[Directions] The lines below, from the one holding "yellow apple [457,203,502,247]" through the final line, are to be copied exactly, with no other lines and no pictures.

[Supplied material]

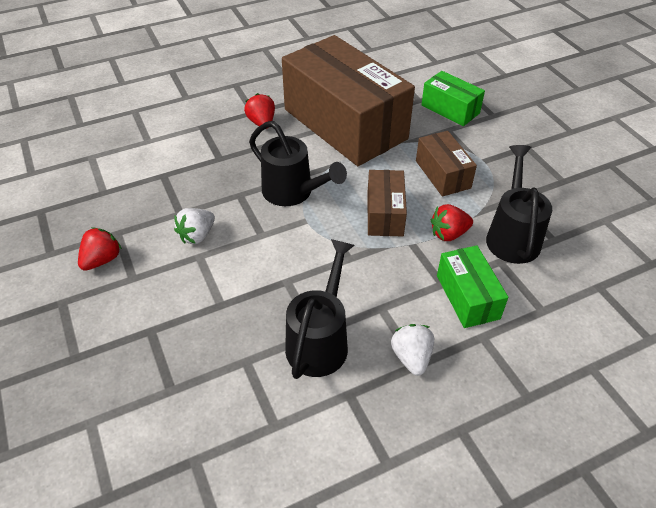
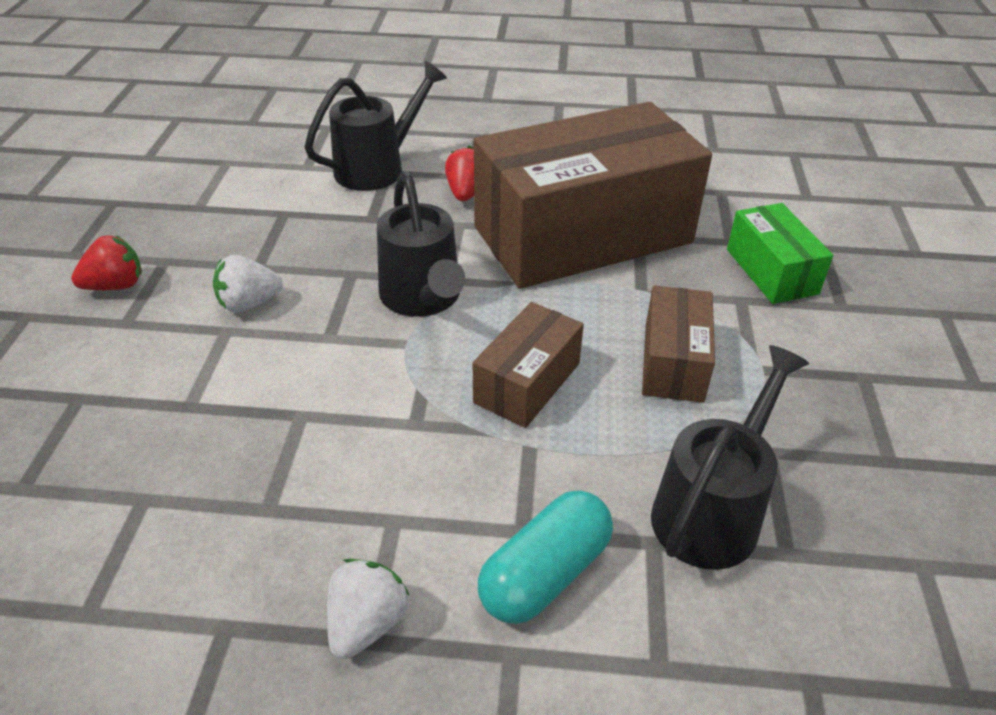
camera: 30 degrees right, 5 degrees down
brown box [282,35,415,166] -> brown box turned 75 degrees clockwise [474,102,712,289]
black watering can [285,239,355,379] -> black watering can moved to [304,61,447,191]
red strawberry [431,204,473,241] -> none
green box [437,245,508,328] -> turquoise capsule [478,490,613,624]

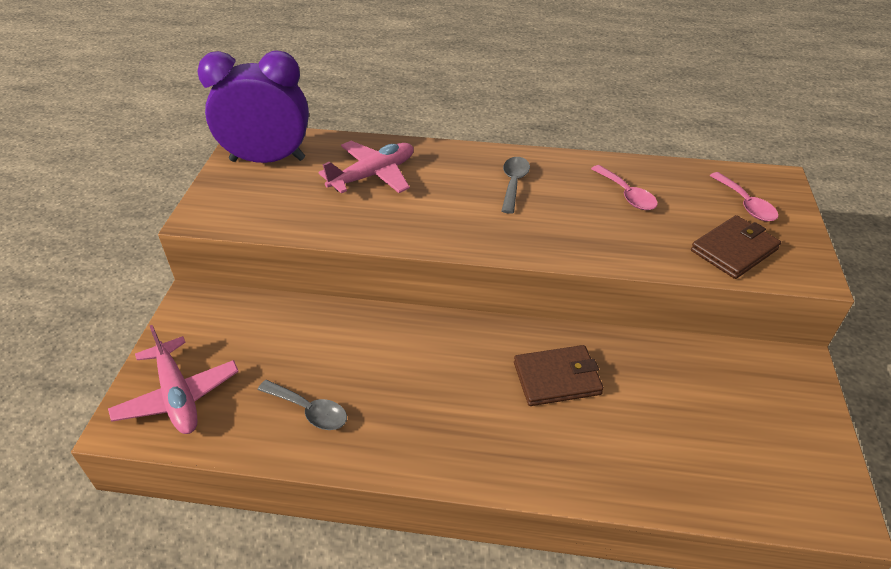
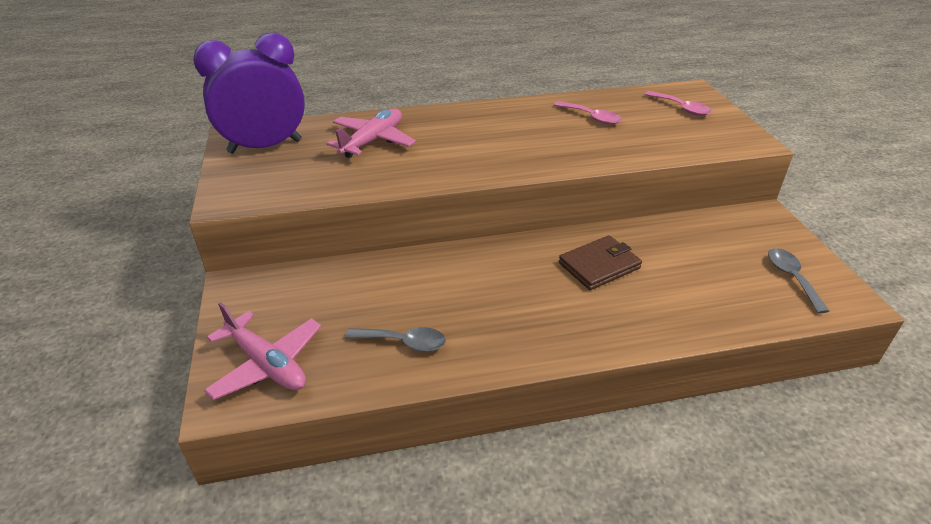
camera: 20 degrees left, 5 degrees down
grey spoon [501,157,530,214] -> grey spoon moved to [768,248,829,313]
brown wallet [691,215,781,279] -> none

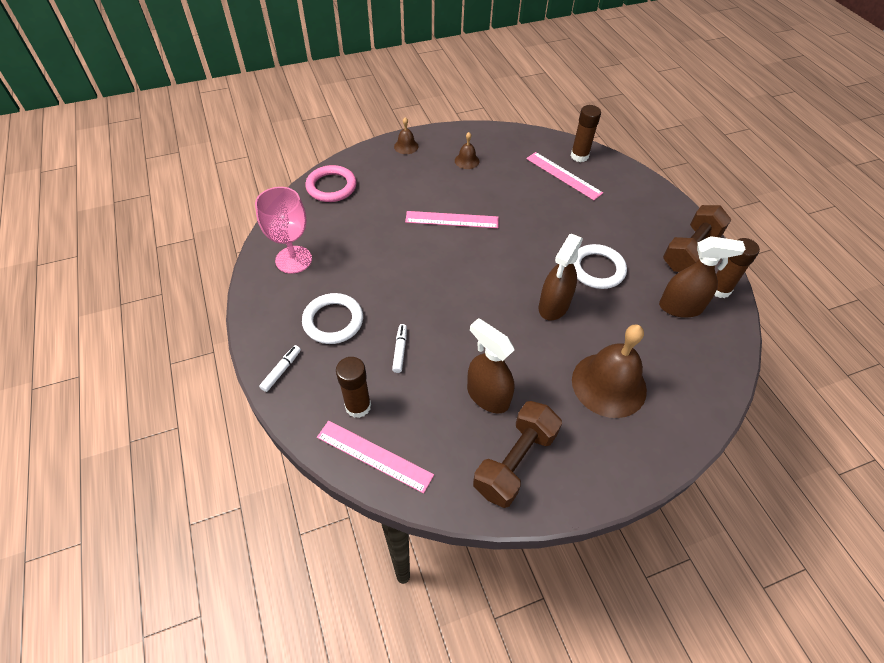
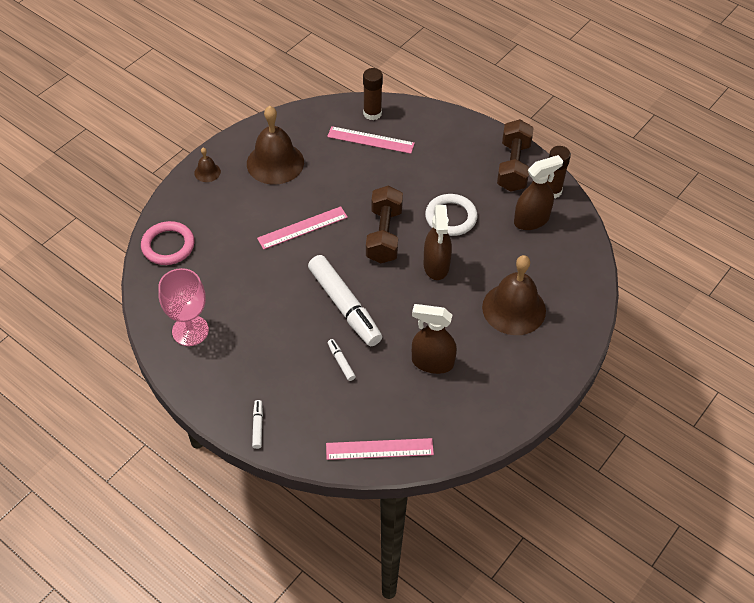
camera: 30 degrees left, 0 degrees up
white ring [302,293,363,344] -> none
brown glue stick [336,357,371,418] -> none
brown bell [455,132,479,169] -> brown bell [247,106,304,185], size x2.21
brown dumbbell [473,401,562,508] -> brown dumbbell moved to [366,186,403,263]
none -> white marker [308,255,382,346]

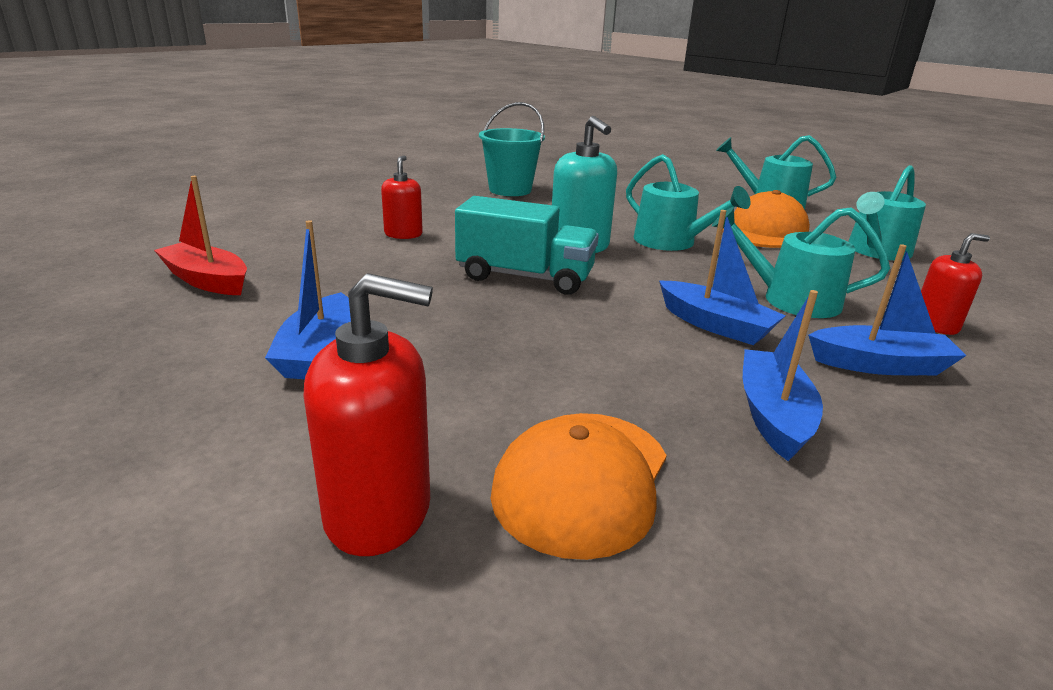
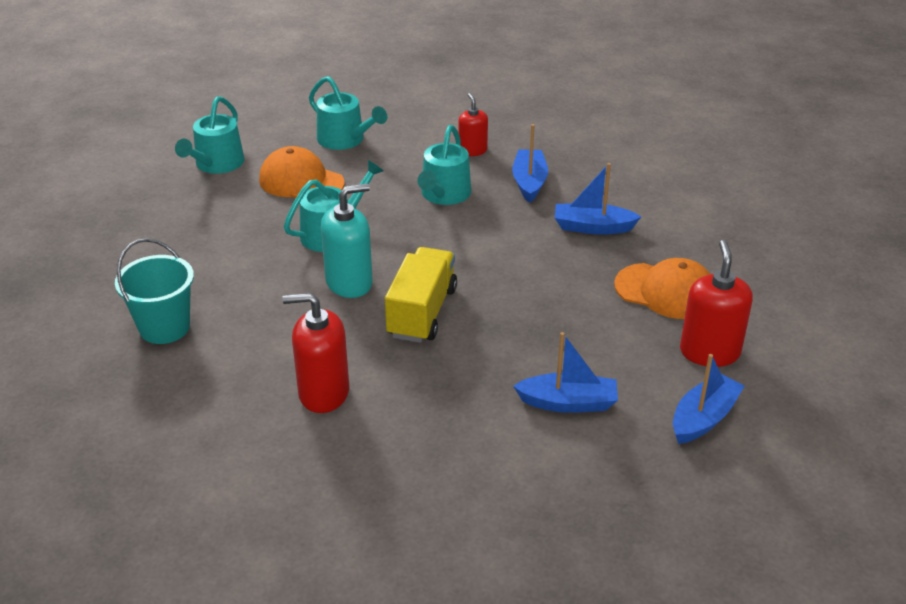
camera: 90 degrees left, 10 degrees up
red boat [154,176,247,295] -> none
red soap dispenser [381,155,423,239] -> red soap dispenser [282,293,349,413], size x1.63
turquoise truck [455,196,599,295] -> yellow truck [385,247,457,343]
blue boat [659,210,786,345] -> blue boat moved to [673,354,744,444]

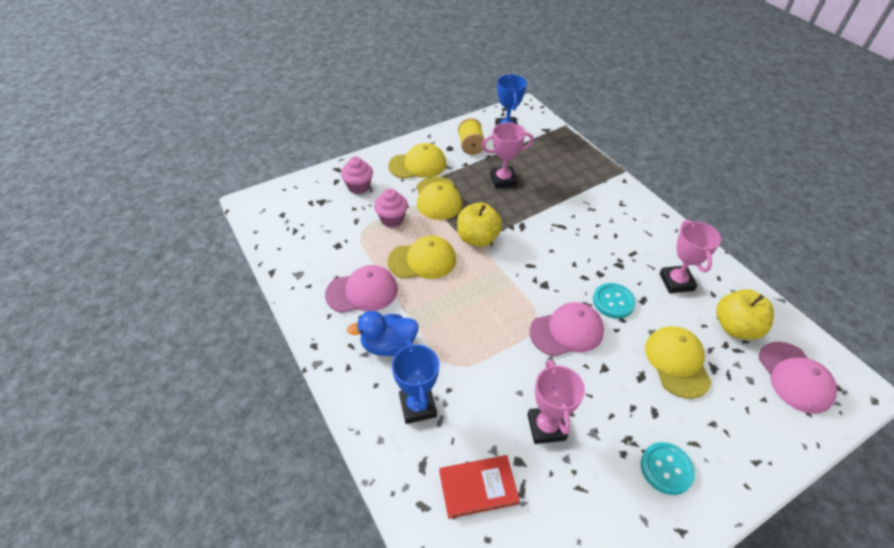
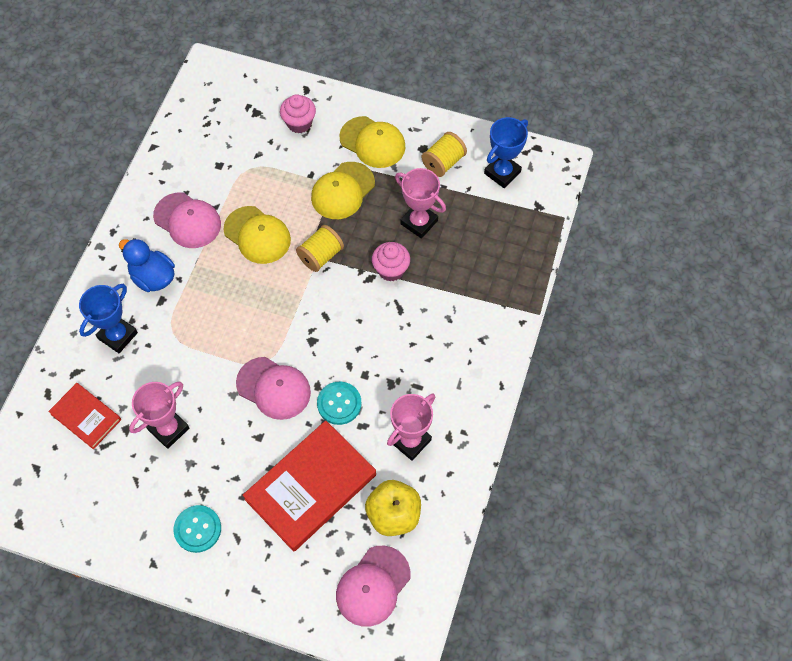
camera: 50 degrees right, 15 degrees up
pink cupcake [374,189,408,227] -> pink cupcake moved to [372,242,410,281]
yellow apple [457,203,502,247] -> yellow spool [296,225,344,272]
yellow cap [645,326,712,399] -> red book [243,420,376,551]

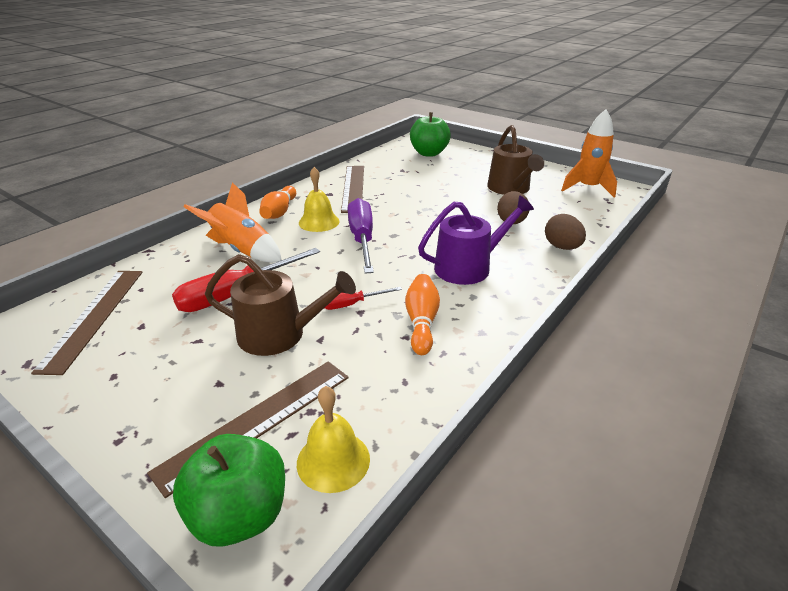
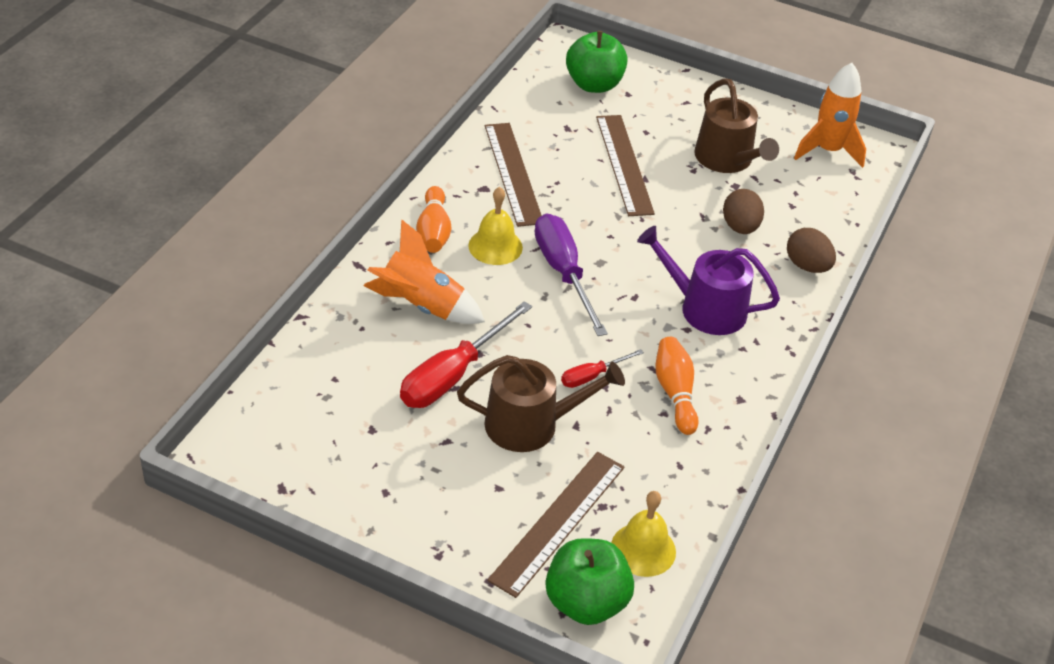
camera: 15 degrees left, 10 degrees up
brown ruler [31,271,143,375] -> brown ruler moved to [596,115,655,216]
purple watering can [418,195,534,285] -> purple watering can turned 120 degrees counterclockwise [637,226,780,335]

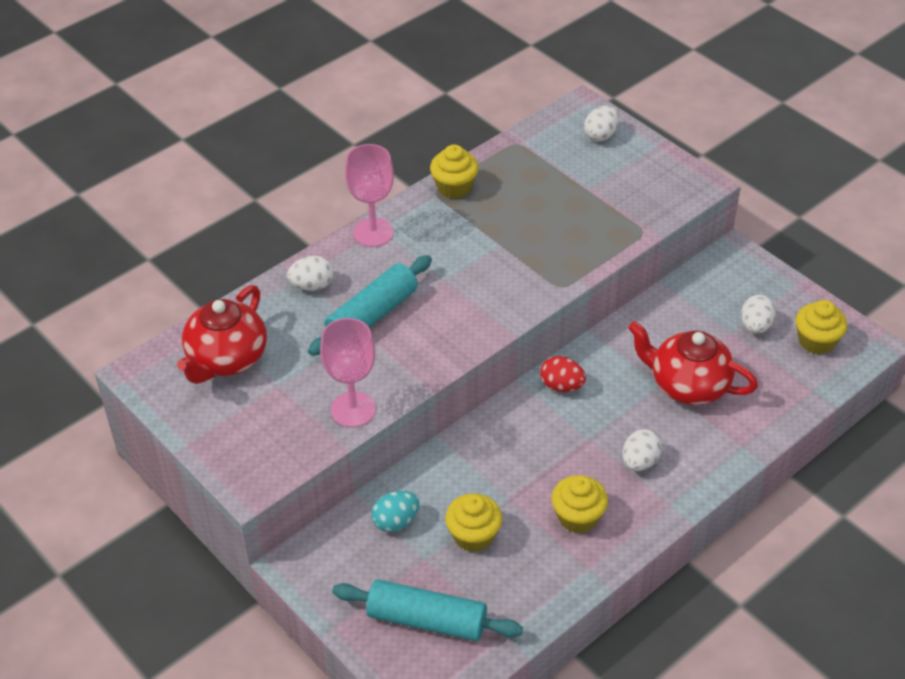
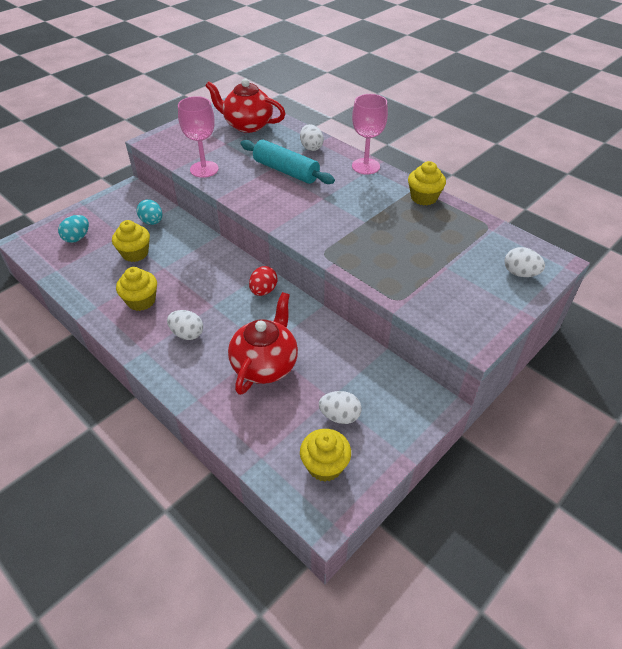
camera: 85 degrees right, 0 degrees up
turquoise rolling pin [332,579,523,641] -> turquoise egg [58,215,89,243]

[Response area]
yellow apple [457,203,502,247] -> yellow spool [296,225,344,272]
yellow cap [645,326,712,399] -> red book [243,420,376,551]

camera: 15 degrees left, 10 degrees up
brown ruler [31,271,143,375] -> brown ruler moved to [596,115,655,216]
purple watering can [418,195,534,285] -> purple watering can turned 120 degrees counterclockwise [637,226,780,335]

camera: 85 degrees right, 0 degrees up
turquoise rolling pin [332,579,523,641] -> turquoise egg [58,215,89,243]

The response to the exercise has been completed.